Data for analysis -
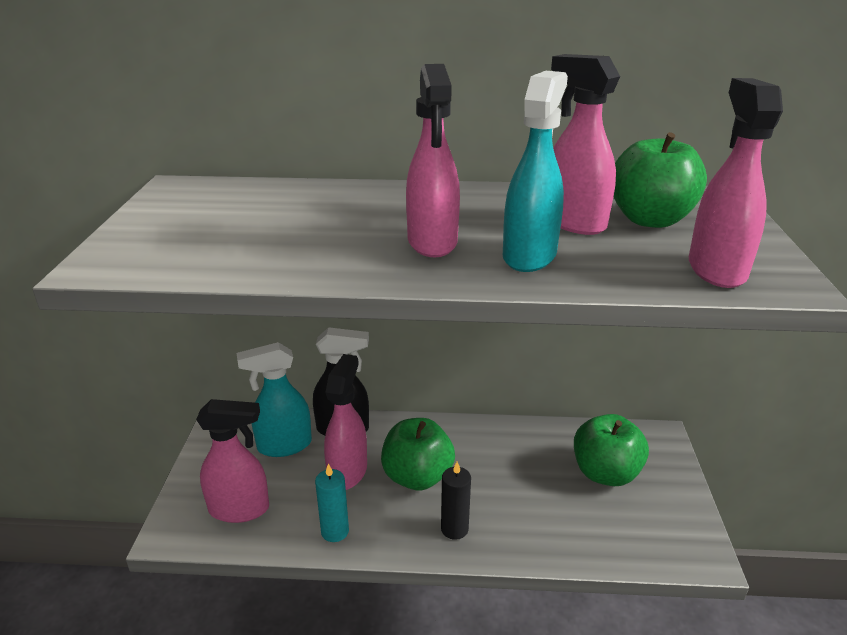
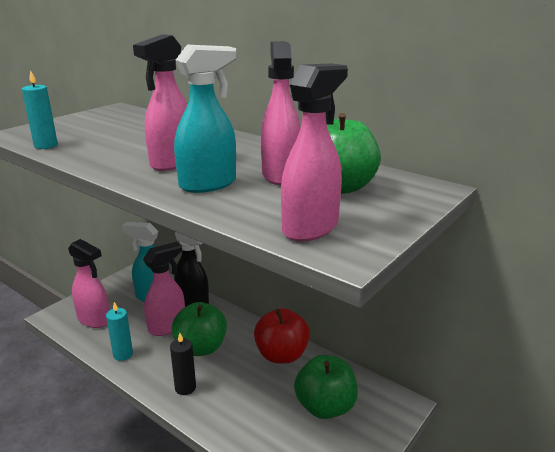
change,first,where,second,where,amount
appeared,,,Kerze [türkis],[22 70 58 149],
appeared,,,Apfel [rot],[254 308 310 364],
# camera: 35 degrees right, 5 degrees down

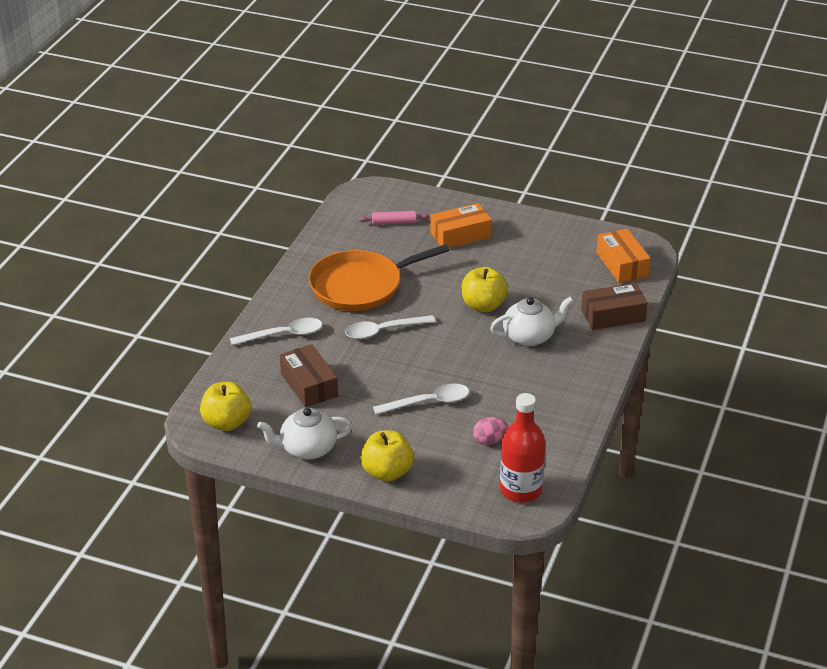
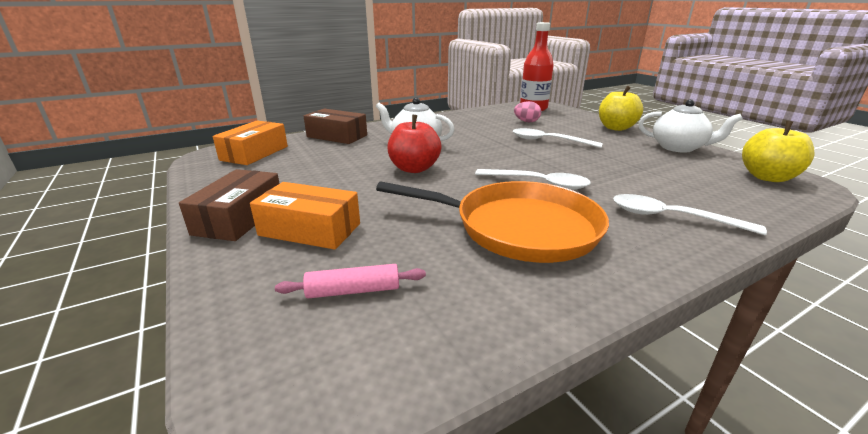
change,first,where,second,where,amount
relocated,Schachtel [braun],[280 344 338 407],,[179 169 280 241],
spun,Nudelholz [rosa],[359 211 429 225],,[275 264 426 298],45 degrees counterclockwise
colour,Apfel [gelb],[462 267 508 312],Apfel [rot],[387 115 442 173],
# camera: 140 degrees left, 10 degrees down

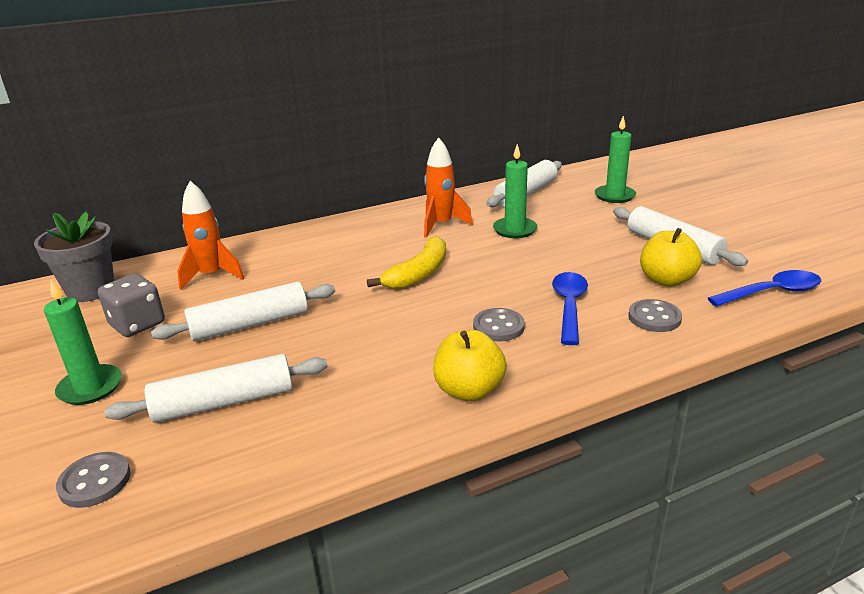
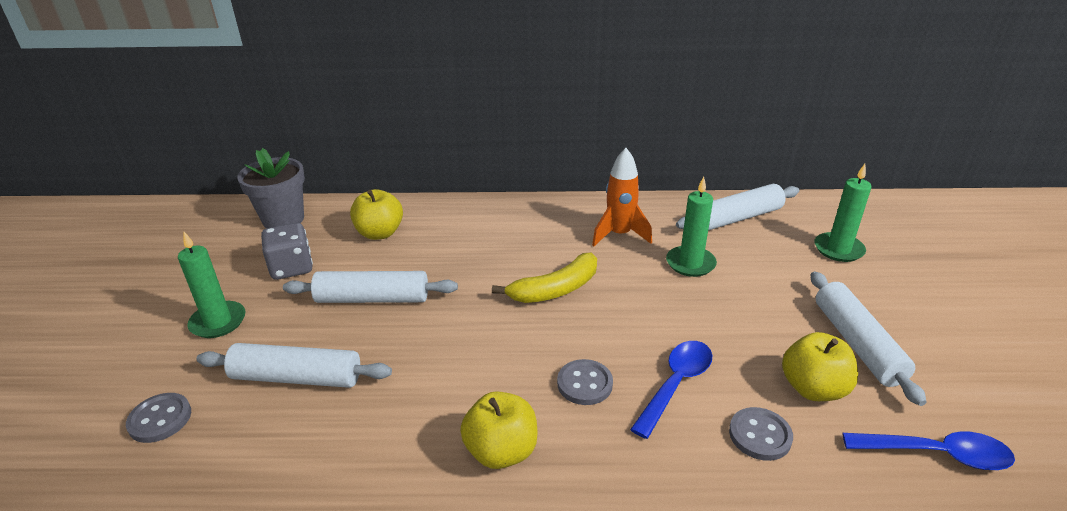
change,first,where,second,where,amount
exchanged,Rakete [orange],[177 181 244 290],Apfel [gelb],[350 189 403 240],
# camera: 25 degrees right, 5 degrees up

---

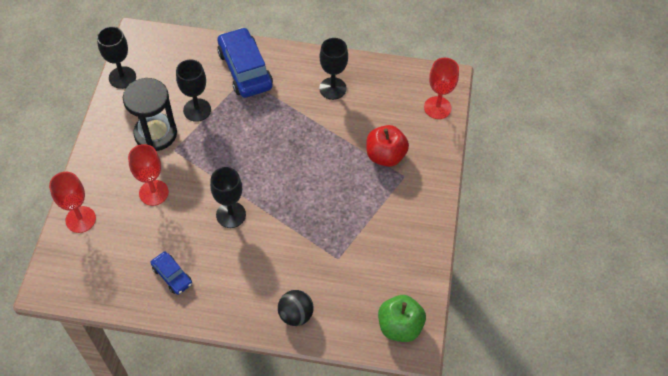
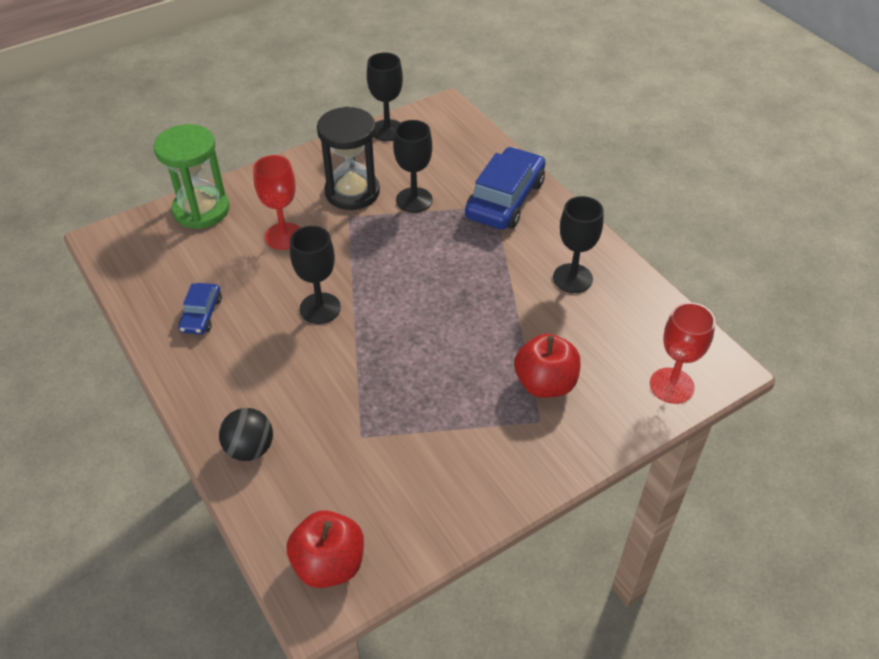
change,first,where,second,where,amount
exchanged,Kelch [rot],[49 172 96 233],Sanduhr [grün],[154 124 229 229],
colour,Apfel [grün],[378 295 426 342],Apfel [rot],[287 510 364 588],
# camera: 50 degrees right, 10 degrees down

What is being asked - Return exactly the stretch above whose first line contains "spun,Nudelholz [rosa],[359 211" and whose last line contains "# camera: 25 degrees right, 5 degrees up", and nothing outside it. The pictures should not appear.

Output of the task -
spun,Nudelholz [rosa],[359 211 429 225],,[275 264 426 298],45 degrees counterclockwise
colour,Apfel [gelb],[462 267 508 312],Apfel [rot],[387 115 442 173],
# camera: 140 degrees left, 10 degrees down

change,first,where,second,where,amount
exchanged,Rakete [orange],[177 181 244 290],Apfel [gelb],[350 189 403 240],
# camera: 25 degrees right, 5 degrees up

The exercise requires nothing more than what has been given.